EXERCISE INSTRUCTIONS
Each line in the records that mentions the word "degrees" needs to be listed.

_ _ _ _ _ _ _

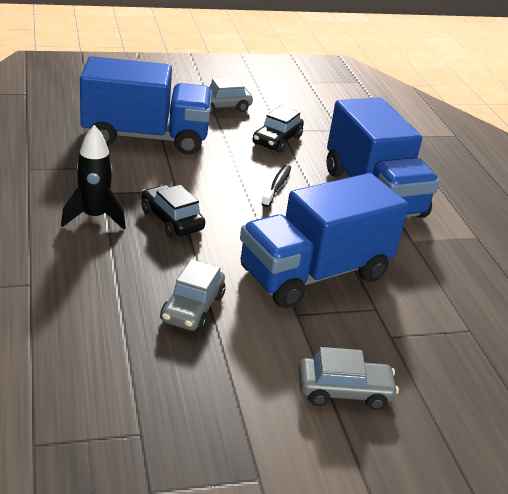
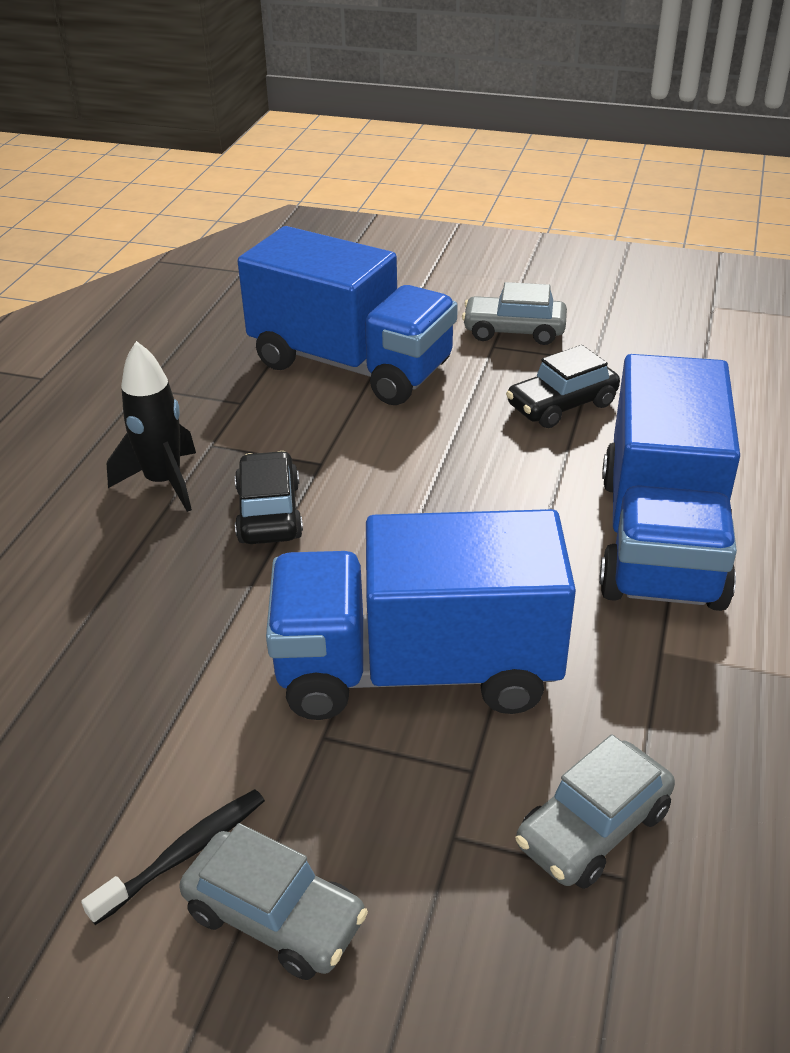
camera: 35 degrees right, 5 degrees up
(192, 308) = (169, 674): grey car -> grey car (593, 828)
(277, 186) = (491, 488): black toothbrush -> black toothbrush (184, 854)

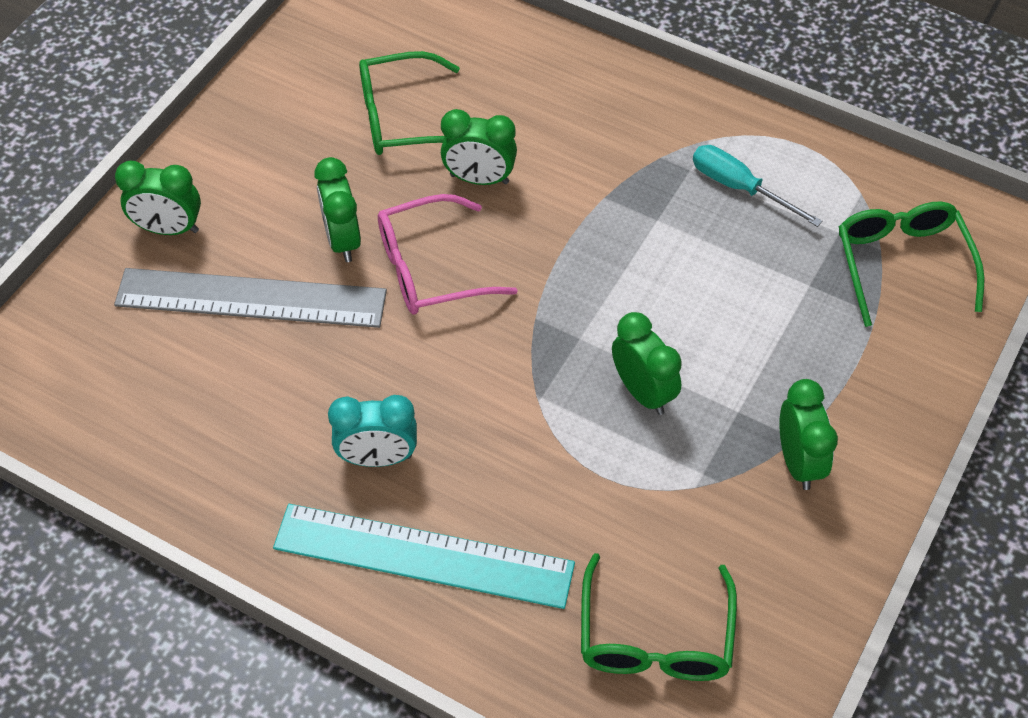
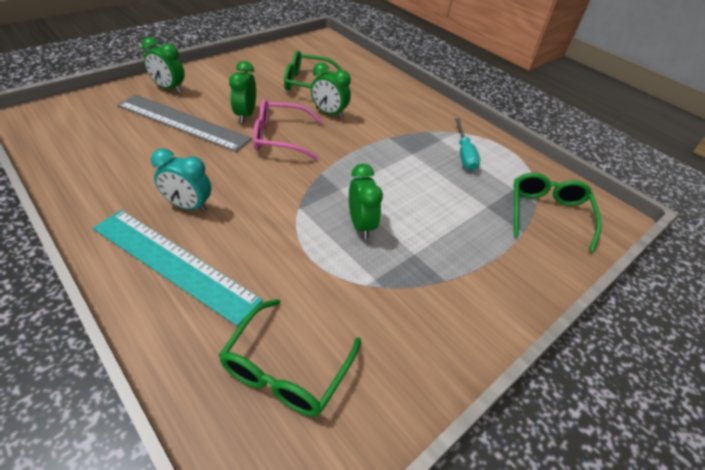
camera: 15 degrees right, 10 degrees down
(739, 187) = (464, 154): turquoise screwdriver -> turquoise screwdriver turned 150 degrees counterclockwise
(798, 462) = (441, 294): green clock -> none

_ _ _ _ _ _ _

RESULT
camera: 35 degrees right, 5 degrees up
camera: 15 degrees right, 10 degrees down
(739, 187) = (464, 154): turquoise screwdriver -> turquoise screwdriver turned 150 degrees counterclockwise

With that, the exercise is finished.